For each line below that contains the word "photo", return that line.

--- MATERIAL SHOWN ---

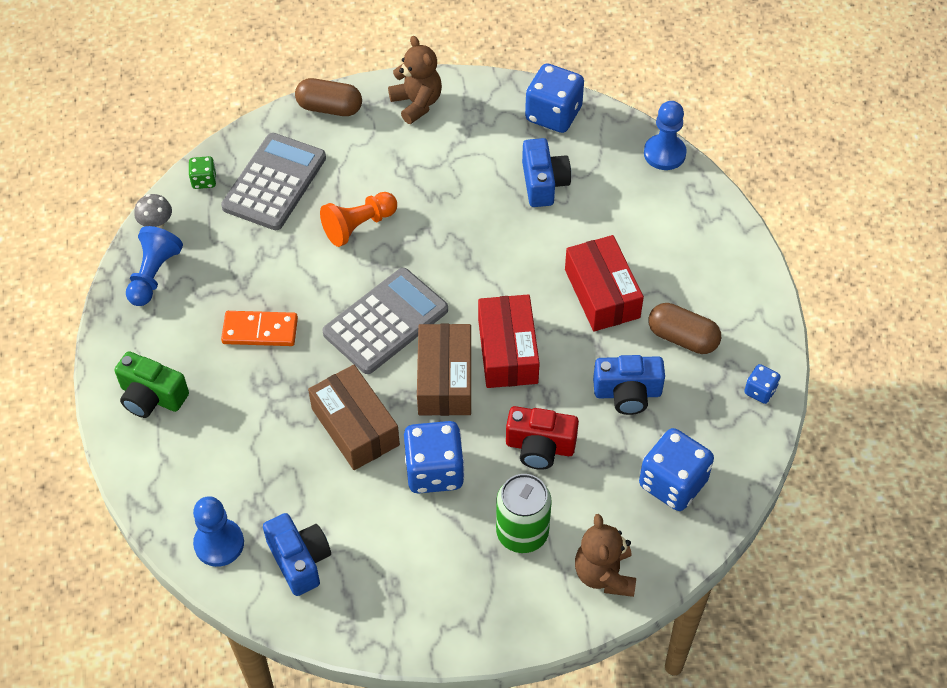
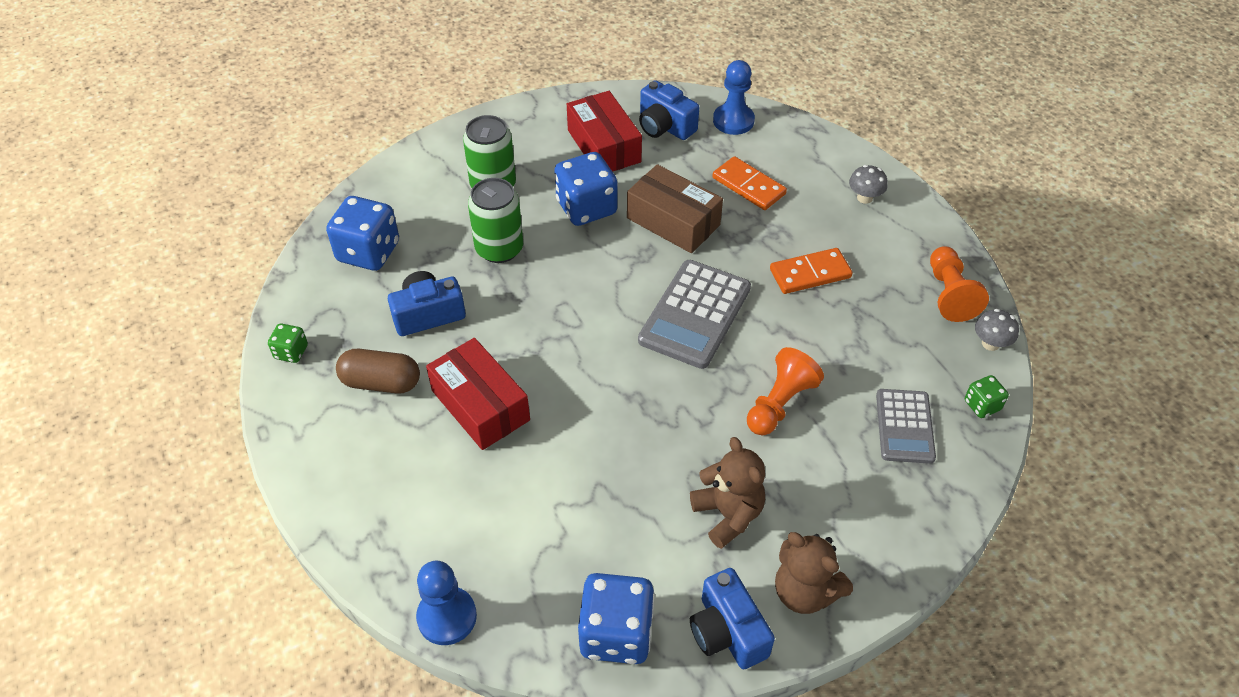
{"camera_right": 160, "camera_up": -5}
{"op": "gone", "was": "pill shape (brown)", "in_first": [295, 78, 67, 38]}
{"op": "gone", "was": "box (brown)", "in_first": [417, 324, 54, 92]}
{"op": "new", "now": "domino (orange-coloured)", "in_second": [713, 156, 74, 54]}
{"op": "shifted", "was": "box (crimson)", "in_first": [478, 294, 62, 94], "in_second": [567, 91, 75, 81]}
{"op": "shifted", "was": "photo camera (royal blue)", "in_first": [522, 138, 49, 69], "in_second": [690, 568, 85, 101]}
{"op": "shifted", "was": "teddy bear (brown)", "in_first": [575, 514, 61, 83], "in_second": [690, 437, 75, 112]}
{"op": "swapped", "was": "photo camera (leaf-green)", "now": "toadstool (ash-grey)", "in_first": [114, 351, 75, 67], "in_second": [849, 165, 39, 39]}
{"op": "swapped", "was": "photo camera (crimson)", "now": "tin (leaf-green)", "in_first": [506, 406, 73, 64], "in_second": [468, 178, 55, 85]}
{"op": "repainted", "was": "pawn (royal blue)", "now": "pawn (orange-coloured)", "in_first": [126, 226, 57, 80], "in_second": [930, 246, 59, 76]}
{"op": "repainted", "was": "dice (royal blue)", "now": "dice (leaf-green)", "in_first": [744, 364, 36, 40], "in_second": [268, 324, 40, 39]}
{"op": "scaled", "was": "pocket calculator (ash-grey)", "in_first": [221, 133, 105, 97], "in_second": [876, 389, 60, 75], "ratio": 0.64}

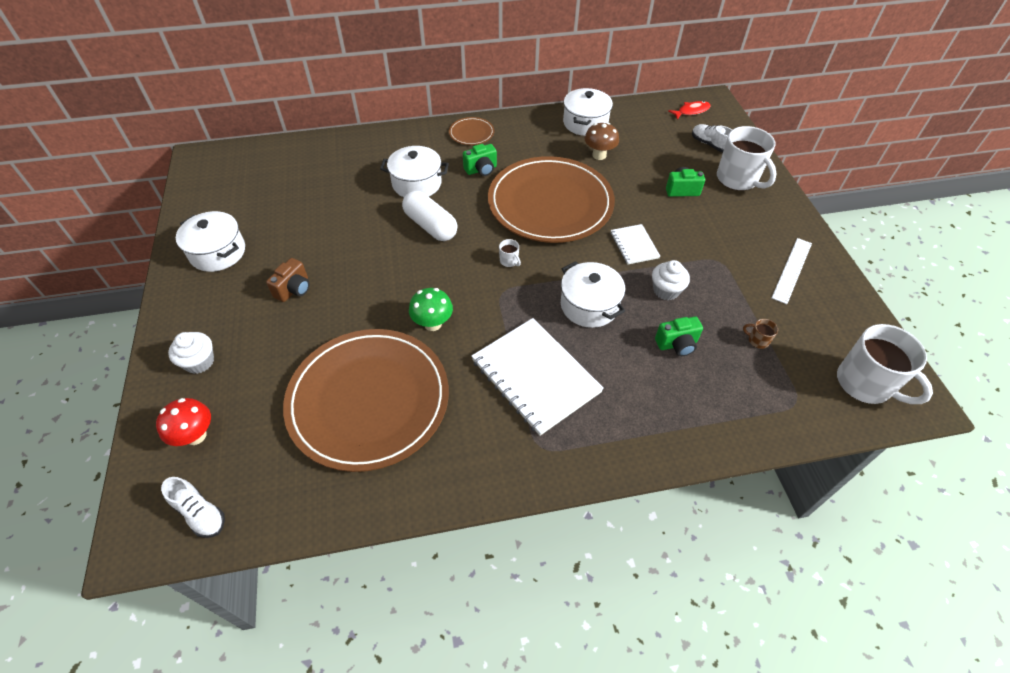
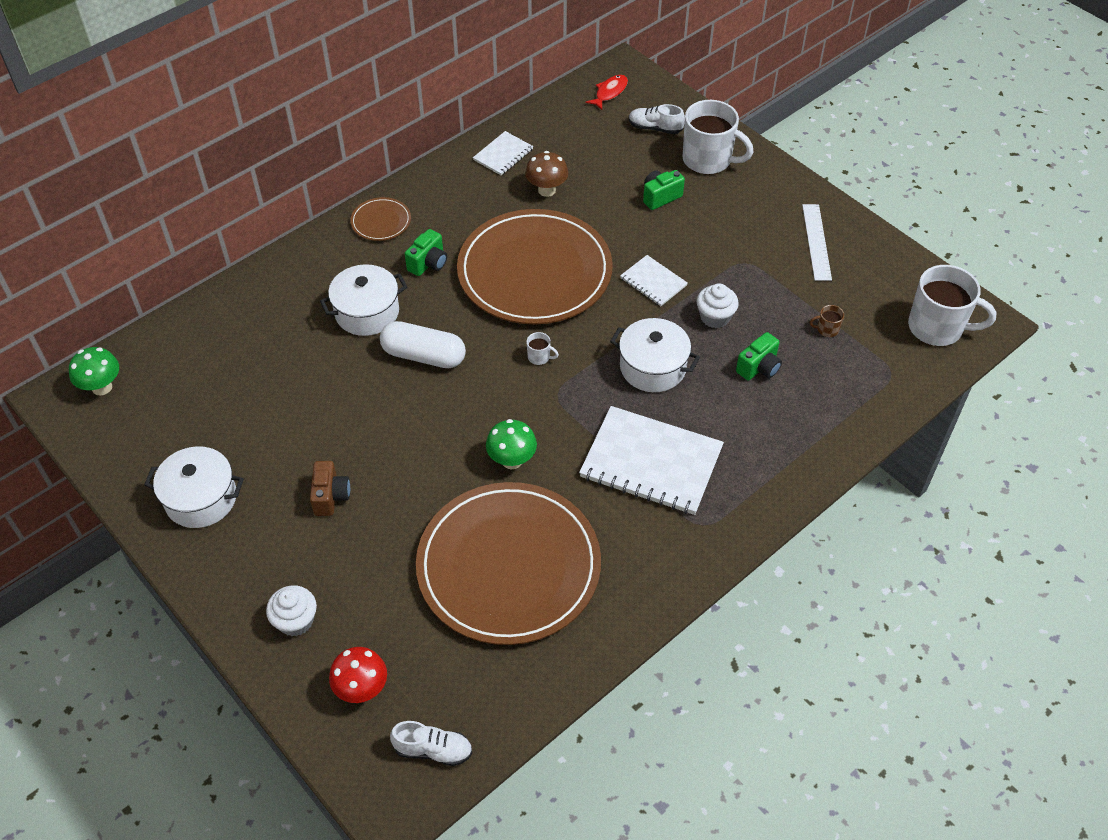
{"camera_right": -30, "camera_up": 0}
{"op": "new", "now": "toadstool (leaf-green)", "in_second": [69, 347, 50, 49]}
{"op": "swapped", "was": "cooking pot (pure white)", "now": "exercise book (pure white)", "in_first": [563, 88, 50, 48], "in_second": [473, 131, 60, 44]}

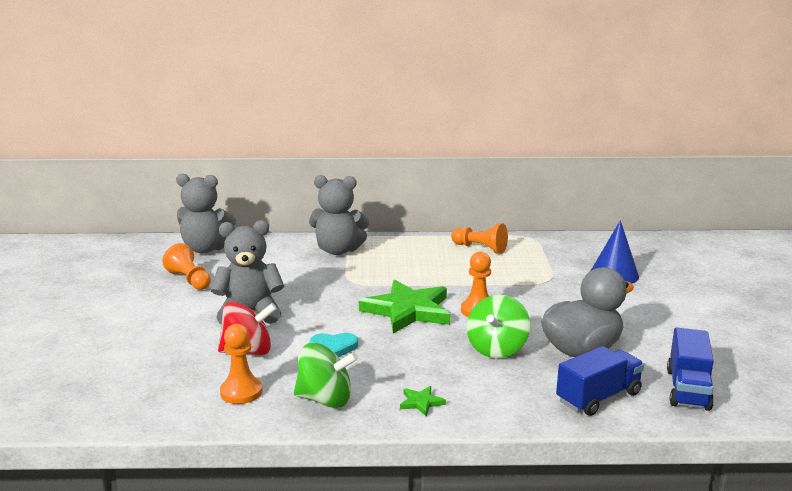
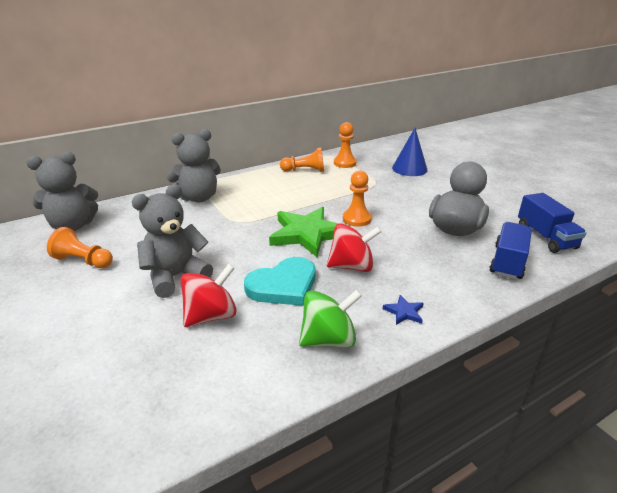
{"camera_right": -30, "camera_up": 10}
{"op": "gone", "was": "toy top (leaf-green)", "in_first": [467, 295, 63, 63]}
{"op": "new", "now": "toy top (crimson)", "in_second": [327, 223, 55, 49]}
{"op": "shifted", "was": "pawn (orange-coloured)", "in_first": [220, 324, 43, 80], "in_second": [334, 122, 22, 46]}
{"op": "repainted", "was": "star shape (leaf-green)", "now": "star shape (royal blue)", "in_first": [400, 386, 46, 31], "in_second": [383, 295, 41, 30]}
{"op": "scaled", "was": "love heart (aqua)", "in_first": [309, 333, 49, 24], "in_second": [244, 257, 71, 49], "ratio": 1.69}

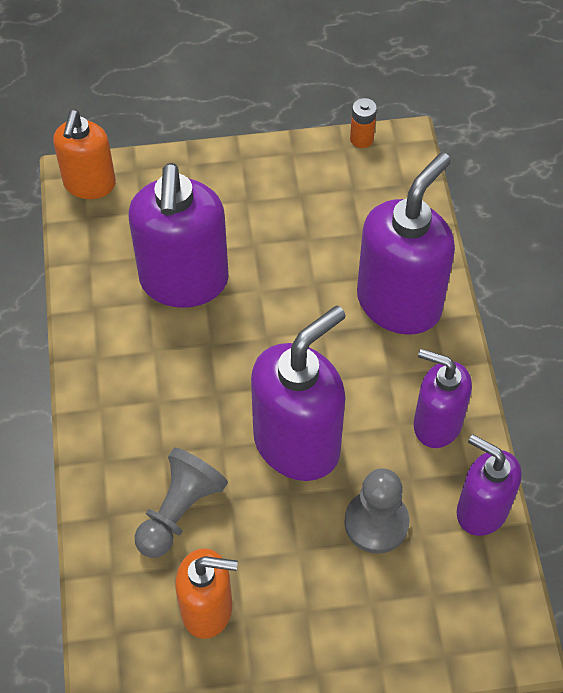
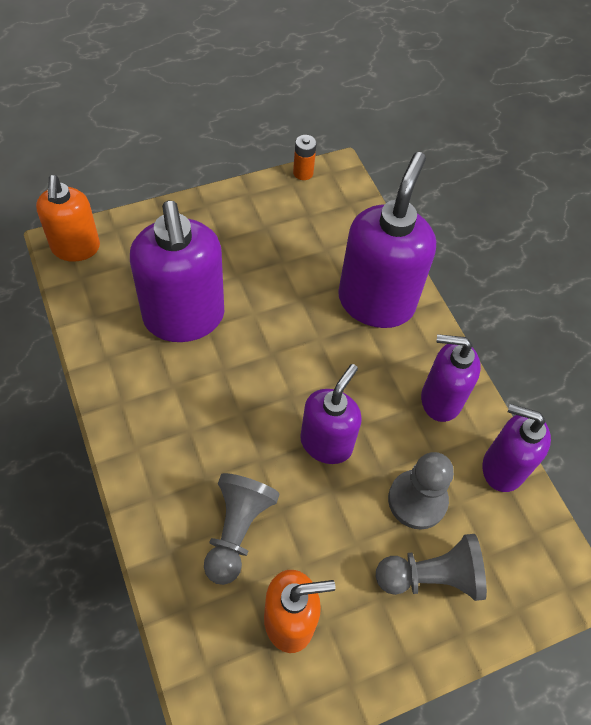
{"camera_right": -20, "camera_up": 0}
{"op": "new", "now": "pawn (ash-grey)", "in_second": [376, 534, 111, 67]}
{"op": "scaled", "was": "soap dispenser (violet)", "in_first": [251, 306, 95, 175], "in_second": [300, 364, 62, 100], "ratio": 0.63}

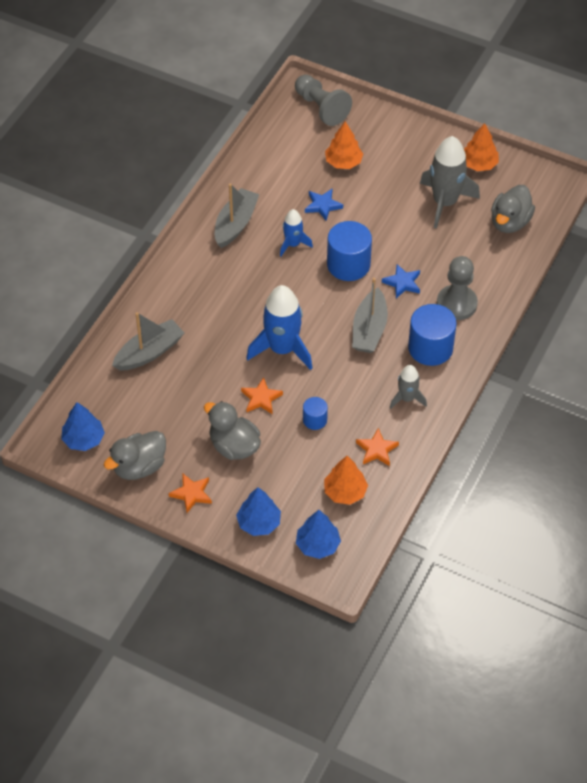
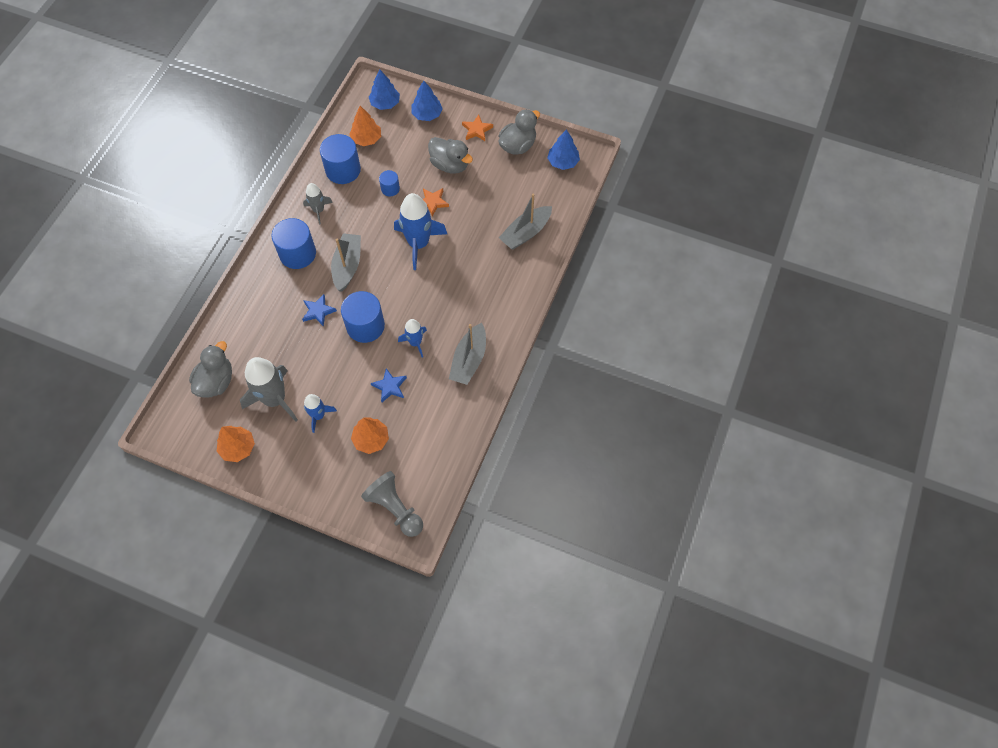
{"camera_right": 175, "camera_up": 10}
{"op": "gone", "was": "pawn (ash-grey)", "in_first": [437, 256, 41, 64]}
{"op": "new", "now": "toy rocket (royal blue)", "in_second": [304, 394, 33, 39]}
{"op": "swapped", "was": "star shape (orange-coloured)", "now": "cylinder shape (royal blue)", "in_first": [356, 428, 43, 38], "in_second": [320, 134, 41, 50]}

---

» **RESPONSE TO THIS TASK**:
{"op": "shifted", "was": "photo camera (royal blue)", "in_first": [522, 138, 49, 69], "in_second": [690, 568, 85, 101]}
{"op": "swapped", "was": "photo camera (leaf-green)", "now": "toadstool (ash-grey)", "in_first": [114, 351, 75, 67], "in_second": [849, 165, 39, 39]}
{"op": "swapped", "was": "photo camera (crimson)", "now": "tin (leaf-green)", "in_first": [506, 406, 73, 64], "in_second": [468, 178, 55, 85]}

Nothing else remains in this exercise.